• **Records provided**:
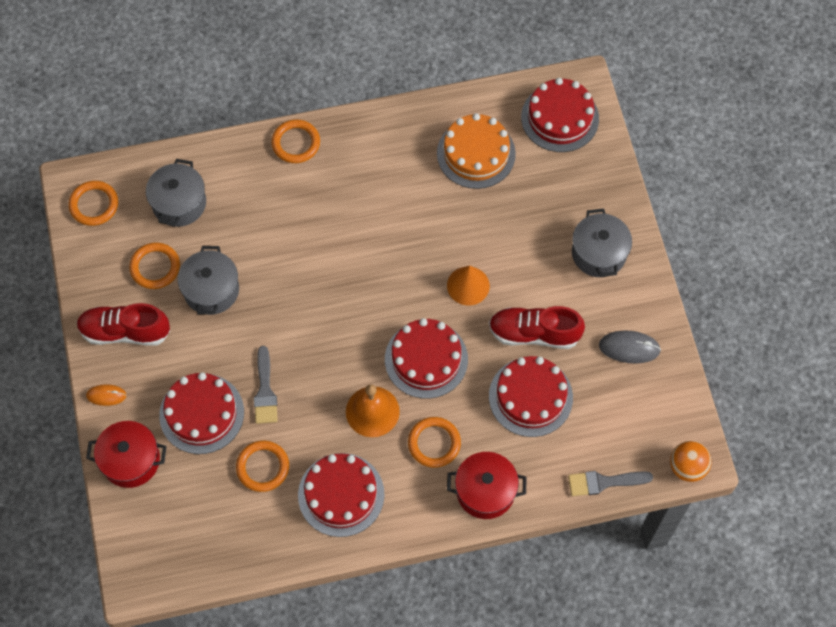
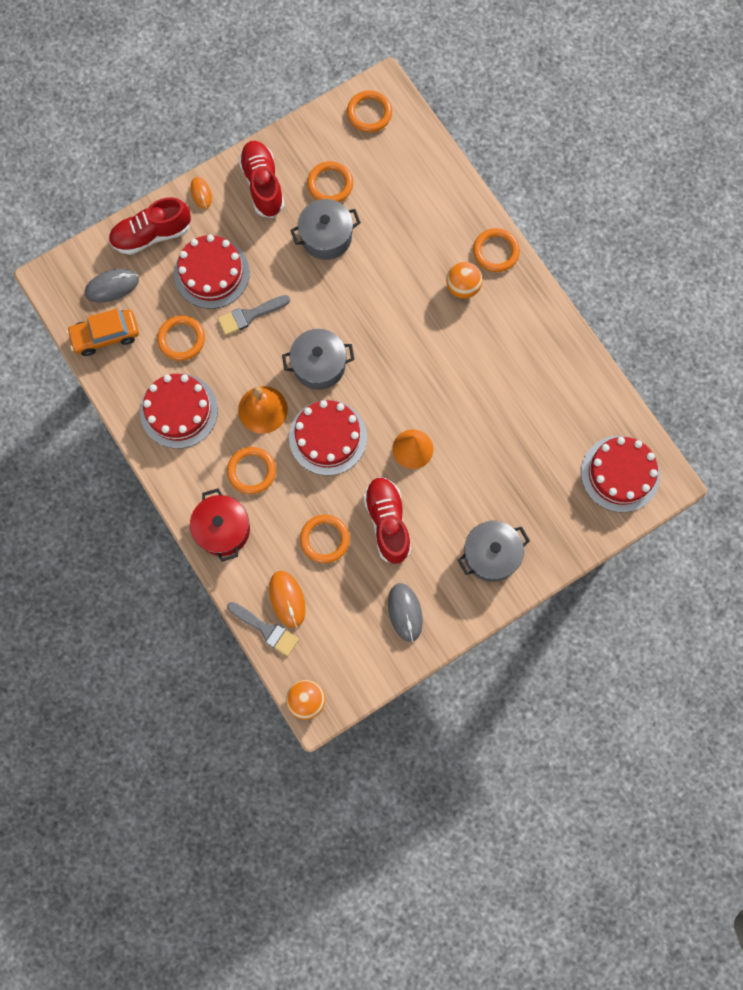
camera: 70 degrees right, 10 degrees up
(131, 460) = (152, 235): red pot -> red shoe
(172, 520) = (112, 286): none -> grey mouse
(179, 203) = (398, 179): grey pot -> grey pot (319, 365)
(225, 544) = (105, 335): none -> orange car
(320, 184) = (463, 287): none -> orange ball
(476, 153) = (550, 410): orange cake -> none
(530, 397) = (325, 539): red cake -> orange ring
(579, 452) = (287, 599): none -> orange mouse
(604, 482) = (266, 629): grey brush -> grey brush turned 150 degrees clockwise

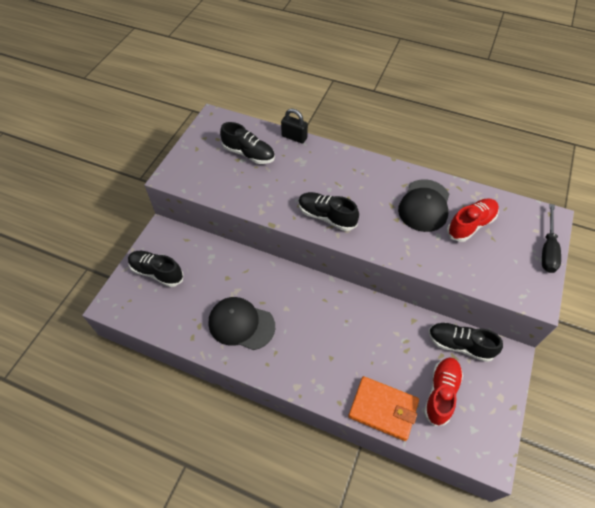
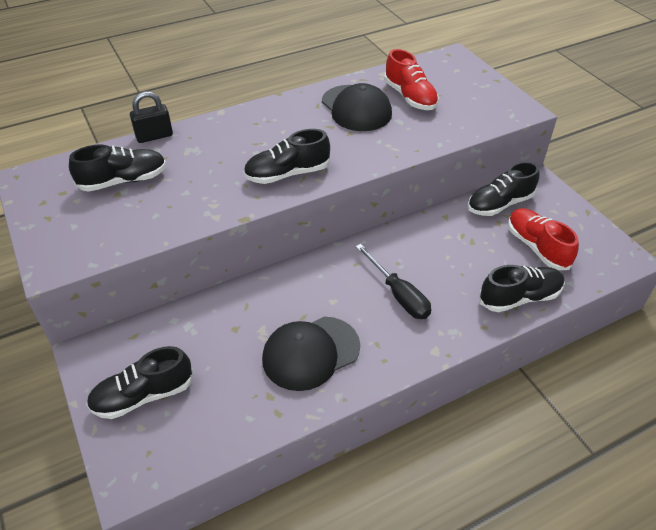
camera: 50 degrees left, 10 degrees down
(383, 409) = (519, 297): orange wallet -> black shoe
(470, 225) = (410, 97): red shoe -> red shoe turned 150 degrees clockwise
(547, 249) = (481, 76): black screwdriver -> black screwdriver (398, 294)

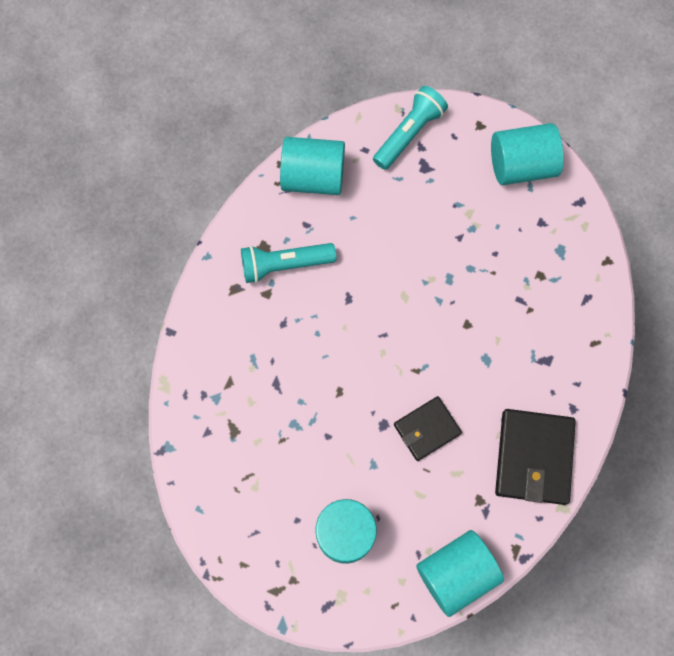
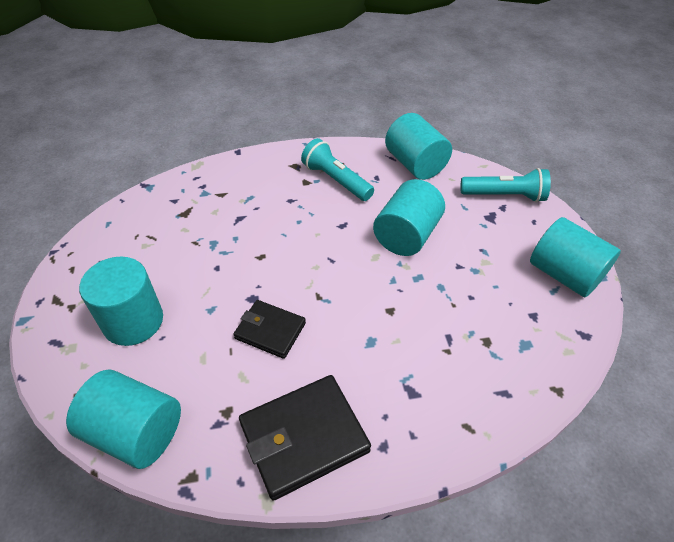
camera: 55 degrees right, 25 degrees down
(398, 253) = (406, 235): none -> turquoise cylinder

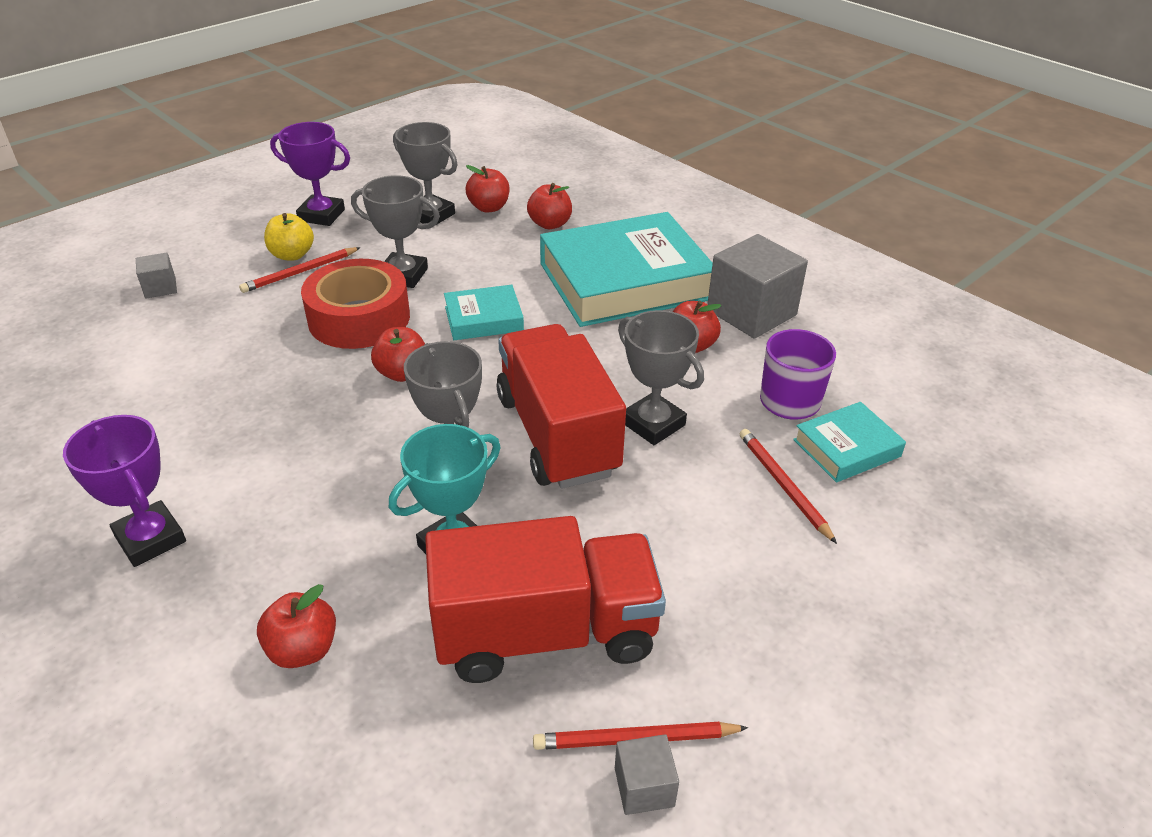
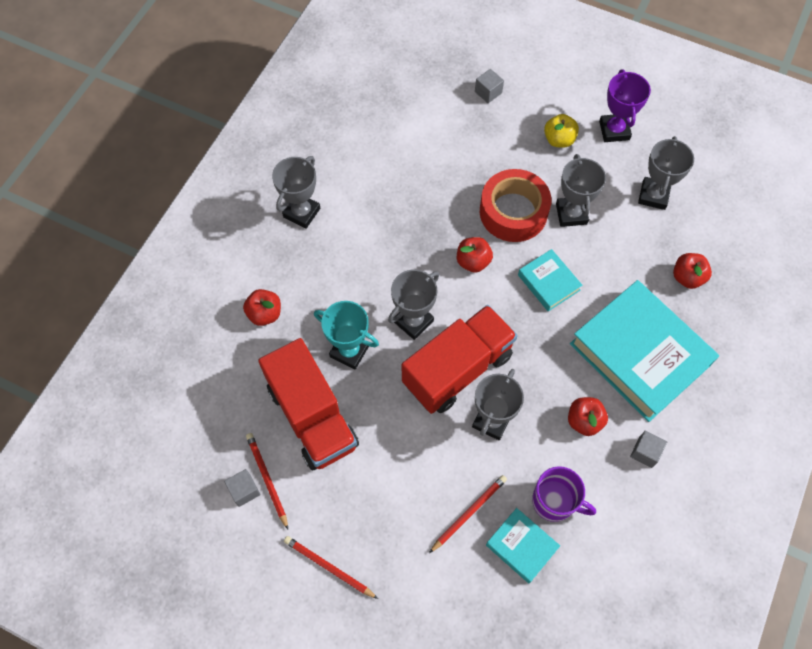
camera: 70 degrees right, 25 degrees up
(150, 539) = (301, 212): purple trophy -> grey trophy
(300, 272) = (542, 155): red pencil -> red pencil (328, 567)
(489, 207) = (686, 228): red apple -> none
(751, 312) = (645, 452): grey cube -> grey cube, size x0.48

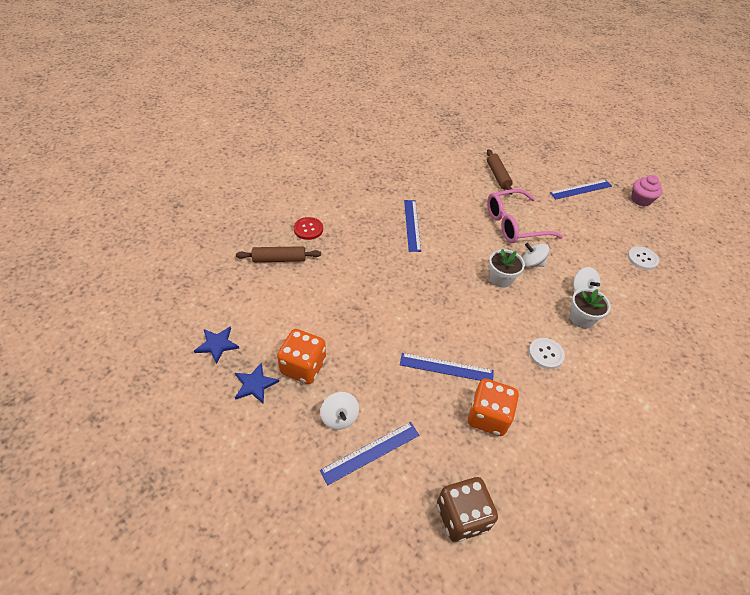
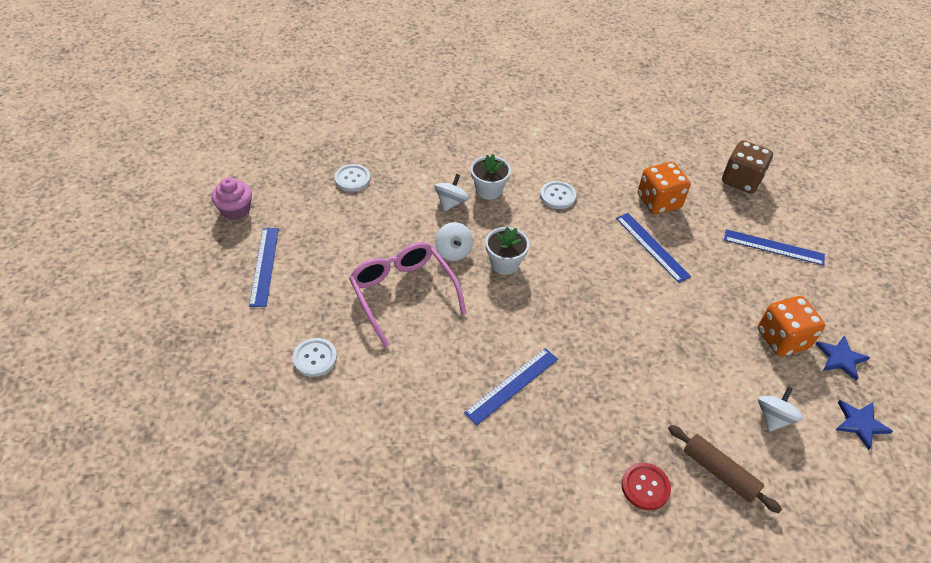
camera: 130 degrees left, 0 degrees up
(339, 417) = (780, 282): white spinning top -> white spinning top (773, 417)
(497, 176) = (315, 358): brown rolling pin -> white button
(514, 224) = (403, 293): pink glasses -> pink glasses turned 150 degrees counterclockwise
(581, 189) = (264, 266): blue ruler -> blue ruler turned 60 degrees clockwise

• **Problem statement**: Whenever the word "mouse" appears in a line of the listing, report that line.

• **Result below**:
(172, 520) = (112, 286): none -> grey mouse
(579, 452) = (287, 599): none -> orange mouse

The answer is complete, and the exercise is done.